** Exercise prompt **
Below are entries. Reproduce exactly the lines between the line holding "JOY pin VCC: 3V3 -> 5V" and the line holding "BT pin TXD: D6 -> D2", inclusive, and only those.

** Records from a dataset **
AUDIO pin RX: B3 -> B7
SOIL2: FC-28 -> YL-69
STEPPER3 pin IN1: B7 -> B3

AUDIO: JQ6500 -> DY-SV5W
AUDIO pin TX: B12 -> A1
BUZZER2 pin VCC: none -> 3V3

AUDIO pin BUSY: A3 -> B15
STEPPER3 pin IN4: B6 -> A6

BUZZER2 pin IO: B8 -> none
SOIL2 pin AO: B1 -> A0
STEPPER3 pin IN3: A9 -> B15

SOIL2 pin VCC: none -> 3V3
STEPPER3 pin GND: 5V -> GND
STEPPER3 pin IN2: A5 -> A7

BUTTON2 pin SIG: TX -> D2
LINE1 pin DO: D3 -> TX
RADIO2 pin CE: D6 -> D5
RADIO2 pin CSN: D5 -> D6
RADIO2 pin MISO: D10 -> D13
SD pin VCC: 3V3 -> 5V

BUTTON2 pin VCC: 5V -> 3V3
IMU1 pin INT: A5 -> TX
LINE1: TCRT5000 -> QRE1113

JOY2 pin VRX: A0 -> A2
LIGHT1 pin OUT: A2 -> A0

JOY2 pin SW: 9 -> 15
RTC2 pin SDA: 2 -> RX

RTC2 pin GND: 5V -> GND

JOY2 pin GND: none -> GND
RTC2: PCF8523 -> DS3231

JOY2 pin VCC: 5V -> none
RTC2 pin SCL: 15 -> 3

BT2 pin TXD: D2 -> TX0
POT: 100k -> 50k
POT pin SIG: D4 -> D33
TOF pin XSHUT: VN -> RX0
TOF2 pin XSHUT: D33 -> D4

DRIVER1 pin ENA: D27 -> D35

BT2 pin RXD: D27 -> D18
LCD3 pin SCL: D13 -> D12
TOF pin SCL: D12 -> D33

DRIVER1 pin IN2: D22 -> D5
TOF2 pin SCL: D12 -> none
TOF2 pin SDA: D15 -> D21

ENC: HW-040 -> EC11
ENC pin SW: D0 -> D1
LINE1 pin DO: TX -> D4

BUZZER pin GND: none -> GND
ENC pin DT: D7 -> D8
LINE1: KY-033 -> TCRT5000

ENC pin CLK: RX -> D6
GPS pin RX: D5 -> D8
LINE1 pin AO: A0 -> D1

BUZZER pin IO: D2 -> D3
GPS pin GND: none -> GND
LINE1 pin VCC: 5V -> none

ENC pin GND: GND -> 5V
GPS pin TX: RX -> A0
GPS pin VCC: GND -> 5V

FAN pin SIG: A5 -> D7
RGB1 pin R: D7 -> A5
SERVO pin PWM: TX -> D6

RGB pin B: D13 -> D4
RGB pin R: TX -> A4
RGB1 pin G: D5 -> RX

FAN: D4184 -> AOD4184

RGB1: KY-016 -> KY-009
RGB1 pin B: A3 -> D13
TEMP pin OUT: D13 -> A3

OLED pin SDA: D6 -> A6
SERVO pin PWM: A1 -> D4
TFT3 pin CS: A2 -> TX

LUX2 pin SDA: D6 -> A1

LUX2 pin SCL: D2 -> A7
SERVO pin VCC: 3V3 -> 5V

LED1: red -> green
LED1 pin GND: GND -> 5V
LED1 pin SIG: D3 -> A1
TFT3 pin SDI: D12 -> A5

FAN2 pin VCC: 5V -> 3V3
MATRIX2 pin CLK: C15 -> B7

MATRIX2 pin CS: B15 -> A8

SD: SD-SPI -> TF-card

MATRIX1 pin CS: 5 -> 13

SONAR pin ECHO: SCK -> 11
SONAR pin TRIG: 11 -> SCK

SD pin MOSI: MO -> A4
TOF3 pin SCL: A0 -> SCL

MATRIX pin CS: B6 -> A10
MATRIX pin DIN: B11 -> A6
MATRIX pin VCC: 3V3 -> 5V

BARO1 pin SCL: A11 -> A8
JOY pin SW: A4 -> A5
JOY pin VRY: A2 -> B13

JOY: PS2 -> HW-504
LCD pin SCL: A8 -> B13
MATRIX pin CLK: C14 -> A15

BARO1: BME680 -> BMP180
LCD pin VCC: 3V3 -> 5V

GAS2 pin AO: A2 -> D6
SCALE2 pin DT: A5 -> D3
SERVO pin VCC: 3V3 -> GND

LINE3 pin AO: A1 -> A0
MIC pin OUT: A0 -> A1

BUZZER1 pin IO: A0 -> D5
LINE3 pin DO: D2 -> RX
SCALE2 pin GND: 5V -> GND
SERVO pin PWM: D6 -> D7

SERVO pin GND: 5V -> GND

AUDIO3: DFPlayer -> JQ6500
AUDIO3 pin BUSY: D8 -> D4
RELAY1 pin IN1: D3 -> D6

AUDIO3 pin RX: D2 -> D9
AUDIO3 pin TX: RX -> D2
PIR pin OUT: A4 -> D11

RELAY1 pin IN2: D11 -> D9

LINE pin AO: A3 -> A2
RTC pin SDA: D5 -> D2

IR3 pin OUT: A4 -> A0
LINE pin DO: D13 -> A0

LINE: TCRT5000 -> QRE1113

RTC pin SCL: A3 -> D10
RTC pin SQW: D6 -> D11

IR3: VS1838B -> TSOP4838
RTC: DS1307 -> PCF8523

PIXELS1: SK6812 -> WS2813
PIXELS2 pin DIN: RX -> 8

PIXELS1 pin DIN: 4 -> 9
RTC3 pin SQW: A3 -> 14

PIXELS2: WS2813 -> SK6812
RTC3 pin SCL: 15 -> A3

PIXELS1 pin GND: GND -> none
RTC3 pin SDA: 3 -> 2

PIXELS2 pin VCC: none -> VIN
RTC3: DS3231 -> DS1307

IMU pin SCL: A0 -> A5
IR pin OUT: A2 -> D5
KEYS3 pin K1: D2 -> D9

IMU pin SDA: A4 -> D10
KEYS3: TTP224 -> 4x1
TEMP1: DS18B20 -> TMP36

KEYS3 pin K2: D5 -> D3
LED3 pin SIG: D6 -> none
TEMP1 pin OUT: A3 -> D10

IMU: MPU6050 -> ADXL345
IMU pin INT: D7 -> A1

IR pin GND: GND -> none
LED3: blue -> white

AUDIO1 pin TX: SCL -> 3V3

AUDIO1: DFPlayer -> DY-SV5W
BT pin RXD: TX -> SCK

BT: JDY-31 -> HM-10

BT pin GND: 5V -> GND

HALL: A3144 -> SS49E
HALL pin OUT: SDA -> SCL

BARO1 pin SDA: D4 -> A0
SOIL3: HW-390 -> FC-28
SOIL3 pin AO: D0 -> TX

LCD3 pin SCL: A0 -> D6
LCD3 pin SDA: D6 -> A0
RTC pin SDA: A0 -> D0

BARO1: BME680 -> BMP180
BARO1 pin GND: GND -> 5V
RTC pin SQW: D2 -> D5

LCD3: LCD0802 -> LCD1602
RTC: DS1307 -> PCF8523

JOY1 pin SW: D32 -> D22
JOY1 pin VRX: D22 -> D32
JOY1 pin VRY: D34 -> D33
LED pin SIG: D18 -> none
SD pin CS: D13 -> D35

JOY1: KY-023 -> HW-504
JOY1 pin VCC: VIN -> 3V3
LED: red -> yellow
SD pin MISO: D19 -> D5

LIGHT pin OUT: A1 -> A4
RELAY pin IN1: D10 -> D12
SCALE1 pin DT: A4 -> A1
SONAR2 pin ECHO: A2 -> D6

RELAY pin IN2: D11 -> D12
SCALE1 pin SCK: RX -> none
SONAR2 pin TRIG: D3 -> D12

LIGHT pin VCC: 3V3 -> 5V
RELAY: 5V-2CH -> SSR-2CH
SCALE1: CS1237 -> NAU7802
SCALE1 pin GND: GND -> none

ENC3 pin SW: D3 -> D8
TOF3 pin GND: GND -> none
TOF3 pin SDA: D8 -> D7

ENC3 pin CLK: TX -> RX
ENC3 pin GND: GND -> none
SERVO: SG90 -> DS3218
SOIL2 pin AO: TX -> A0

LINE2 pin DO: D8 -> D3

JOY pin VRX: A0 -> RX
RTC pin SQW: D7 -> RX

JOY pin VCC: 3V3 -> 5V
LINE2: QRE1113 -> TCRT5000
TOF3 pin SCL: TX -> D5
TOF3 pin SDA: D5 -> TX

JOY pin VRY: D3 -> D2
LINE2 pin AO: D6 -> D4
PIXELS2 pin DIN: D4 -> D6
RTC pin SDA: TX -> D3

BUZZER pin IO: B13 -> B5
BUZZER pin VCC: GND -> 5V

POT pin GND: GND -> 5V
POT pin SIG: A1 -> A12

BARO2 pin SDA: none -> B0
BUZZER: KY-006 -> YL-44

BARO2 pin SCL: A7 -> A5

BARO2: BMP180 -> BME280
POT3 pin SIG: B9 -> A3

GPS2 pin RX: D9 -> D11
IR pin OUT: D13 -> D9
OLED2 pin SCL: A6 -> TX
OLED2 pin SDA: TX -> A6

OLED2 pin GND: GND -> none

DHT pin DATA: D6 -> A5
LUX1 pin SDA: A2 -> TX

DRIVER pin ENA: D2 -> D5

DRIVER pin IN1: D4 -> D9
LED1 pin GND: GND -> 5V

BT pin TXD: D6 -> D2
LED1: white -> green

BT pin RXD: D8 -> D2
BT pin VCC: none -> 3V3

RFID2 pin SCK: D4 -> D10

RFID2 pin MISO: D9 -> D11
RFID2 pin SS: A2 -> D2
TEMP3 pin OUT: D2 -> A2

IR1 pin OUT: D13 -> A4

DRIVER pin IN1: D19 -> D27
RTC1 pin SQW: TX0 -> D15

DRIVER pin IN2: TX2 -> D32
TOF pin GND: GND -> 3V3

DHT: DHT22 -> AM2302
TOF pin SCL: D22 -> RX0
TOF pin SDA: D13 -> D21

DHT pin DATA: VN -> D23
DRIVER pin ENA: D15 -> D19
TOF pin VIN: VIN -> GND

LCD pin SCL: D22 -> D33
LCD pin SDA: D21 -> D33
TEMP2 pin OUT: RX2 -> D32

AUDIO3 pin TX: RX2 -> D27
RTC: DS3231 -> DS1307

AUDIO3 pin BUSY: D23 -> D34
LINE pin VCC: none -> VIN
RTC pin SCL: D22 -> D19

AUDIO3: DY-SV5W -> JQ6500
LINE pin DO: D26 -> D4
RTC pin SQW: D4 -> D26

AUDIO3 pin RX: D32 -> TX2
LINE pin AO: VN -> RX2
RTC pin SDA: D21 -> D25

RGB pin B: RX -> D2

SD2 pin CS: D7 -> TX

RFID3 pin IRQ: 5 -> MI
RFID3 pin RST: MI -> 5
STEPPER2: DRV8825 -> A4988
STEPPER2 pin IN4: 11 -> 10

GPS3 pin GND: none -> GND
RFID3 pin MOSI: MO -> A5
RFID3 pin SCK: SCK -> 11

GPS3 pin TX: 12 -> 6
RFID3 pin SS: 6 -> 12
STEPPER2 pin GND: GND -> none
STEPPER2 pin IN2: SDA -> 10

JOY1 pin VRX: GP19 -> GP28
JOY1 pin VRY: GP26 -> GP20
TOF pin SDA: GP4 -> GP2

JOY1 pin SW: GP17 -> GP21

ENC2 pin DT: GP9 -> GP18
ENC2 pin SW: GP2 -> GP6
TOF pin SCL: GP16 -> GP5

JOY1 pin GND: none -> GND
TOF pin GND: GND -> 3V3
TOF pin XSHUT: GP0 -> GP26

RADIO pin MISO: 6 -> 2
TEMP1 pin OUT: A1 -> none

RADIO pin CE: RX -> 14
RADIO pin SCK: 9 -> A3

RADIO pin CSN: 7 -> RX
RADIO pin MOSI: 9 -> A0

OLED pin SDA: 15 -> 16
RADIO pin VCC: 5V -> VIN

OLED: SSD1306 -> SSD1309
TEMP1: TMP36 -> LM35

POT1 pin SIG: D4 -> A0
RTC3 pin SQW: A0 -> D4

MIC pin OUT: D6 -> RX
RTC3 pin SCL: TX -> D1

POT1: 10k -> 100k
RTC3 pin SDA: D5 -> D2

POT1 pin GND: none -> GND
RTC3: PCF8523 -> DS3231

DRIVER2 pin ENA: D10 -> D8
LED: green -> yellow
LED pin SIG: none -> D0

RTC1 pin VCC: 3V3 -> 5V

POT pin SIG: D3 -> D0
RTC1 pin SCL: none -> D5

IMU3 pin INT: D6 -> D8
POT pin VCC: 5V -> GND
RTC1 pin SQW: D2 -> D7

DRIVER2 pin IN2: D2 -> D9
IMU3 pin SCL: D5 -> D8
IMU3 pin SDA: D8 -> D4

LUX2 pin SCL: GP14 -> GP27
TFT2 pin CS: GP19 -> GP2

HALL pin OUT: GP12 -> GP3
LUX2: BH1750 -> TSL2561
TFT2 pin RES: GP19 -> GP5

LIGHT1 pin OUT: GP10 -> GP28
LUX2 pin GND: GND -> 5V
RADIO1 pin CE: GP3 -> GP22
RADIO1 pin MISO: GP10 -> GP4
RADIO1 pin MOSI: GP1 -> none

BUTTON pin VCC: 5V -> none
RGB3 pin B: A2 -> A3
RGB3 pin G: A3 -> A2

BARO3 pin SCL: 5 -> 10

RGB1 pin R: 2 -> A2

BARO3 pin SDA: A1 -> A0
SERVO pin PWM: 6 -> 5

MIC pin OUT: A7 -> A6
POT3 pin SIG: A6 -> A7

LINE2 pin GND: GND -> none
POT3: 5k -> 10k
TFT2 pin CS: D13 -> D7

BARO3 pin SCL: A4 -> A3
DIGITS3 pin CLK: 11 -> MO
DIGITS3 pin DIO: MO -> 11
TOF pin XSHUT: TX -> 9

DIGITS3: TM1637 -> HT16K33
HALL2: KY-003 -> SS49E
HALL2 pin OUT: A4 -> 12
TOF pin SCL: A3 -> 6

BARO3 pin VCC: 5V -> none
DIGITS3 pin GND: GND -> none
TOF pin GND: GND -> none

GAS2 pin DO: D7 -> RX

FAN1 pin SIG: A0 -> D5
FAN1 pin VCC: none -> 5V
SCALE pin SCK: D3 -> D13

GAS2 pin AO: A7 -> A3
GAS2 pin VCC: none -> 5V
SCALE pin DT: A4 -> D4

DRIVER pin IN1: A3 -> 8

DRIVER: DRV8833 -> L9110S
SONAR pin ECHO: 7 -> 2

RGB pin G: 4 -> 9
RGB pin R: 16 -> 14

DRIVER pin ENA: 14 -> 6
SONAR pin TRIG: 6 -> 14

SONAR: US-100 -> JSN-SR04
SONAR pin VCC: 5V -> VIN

** Result for this exercise **
JOY pin VCC: 3V3 -> 5V
LINE2: QRE1113 -> TCRT5000
TOF3 pin SCL: TX -> D5
TOF3 pin SDA: D5 -> TX

JOY pin VRY: D3 -> D2
LINE2 pin AO: D6 -> D4
PIXELS2 pin DIN: D4 -> D6
RTC pin SDA: TX -> D3

BUZZER pin IO: B13 -> B5
BUZZER pin VCC: GND -> 5V

POT pin GND: GND -> 5V
POT pin SIG: A1 -> A12

BARO2 pin SDA: none -> B0
BUZZER: KY-006 -> YL-44

BARO2 pin SCL: A7 -> A5

BARO2: BMP180 -> BME280
POT3 pin SIG: B9 -> A3

GPS2 pin RX: D9 -> D11
IR pin OUT: D13 -> D9
OLED2 pin SCL: A6 -> TX
OLED2 pin SDA: TX -> A6

OLED2 pin GND: GND -> none

DHT pin DATA: D6 -> A5
LUX1 pin SDA: A2 -> TX

DRIVER pin ENA: D2 -> D5

DRIVER pin IN1: D4 -> D9
LED1 pin GND: GND -> 5V

BT pin TXD: D6 -> D2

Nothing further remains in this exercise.